> **Exercise directions**
Check each line of the data below for the word "none", then extract the ones that have it.

Record excerpts section start

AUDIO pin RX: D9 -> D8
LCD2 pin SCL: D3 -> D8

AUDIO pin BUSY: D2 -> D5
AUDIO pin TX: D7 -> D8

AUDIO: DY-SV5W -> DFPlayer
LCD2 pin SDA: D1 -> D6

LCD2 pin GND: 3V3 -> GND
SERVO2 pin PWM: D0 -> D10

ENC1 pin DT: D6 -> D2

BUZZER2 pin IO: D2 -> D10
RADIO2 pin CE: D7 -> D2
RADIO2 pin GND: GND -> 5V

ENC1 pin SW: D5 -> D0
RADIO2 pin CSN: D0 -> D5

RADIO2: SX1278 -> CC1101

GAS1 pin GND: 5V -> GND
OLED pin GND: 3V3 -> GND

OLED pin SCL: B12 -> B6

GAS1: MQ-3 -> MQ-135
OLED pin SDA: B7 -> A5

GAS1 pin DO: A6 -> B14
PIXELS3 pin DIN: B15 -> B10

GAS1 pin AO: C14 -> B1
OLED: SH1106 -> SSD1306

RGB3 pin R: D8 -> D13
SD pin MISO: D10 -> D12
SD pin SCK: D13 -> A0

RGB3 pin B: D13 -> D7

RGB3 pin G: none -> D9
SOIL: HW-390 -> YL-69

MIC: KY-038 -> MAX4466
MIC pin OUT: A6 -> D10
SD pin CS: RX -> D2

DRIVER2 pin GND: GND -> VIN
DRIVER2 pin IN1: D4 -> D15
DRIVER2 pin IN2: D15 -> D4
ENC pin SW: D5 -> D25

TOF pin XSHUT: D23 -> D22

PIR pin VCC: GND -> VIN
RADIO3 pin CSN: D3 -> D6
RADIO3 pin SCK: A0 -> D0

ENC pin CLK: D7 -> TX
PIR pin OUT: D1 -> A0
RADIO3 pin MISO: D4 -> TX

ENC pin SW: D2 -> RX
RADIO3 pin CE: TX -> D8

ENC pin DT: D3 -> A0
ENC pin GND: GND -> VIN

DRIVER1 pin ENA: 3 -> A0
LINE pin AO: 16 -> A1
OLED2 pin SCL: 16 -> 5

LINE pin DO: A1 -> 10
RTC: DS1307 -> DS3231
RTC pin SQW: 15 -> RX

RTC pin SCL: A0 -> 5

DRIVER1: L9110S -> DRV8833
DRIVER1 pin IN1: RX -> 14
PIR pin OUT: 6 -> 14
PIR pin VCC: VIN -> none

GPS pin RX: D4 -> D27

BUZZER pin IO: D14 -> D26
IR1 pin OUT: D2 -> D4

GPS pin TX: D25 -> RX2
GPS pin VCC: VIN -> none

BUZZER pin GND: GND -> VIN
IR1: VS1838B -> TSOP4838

Record excerpts section end

> **Final answer**
RGB3 pin G: none -> D9
PIR pin VCC: VIN -> none
GPS pin VCC: VIN -> none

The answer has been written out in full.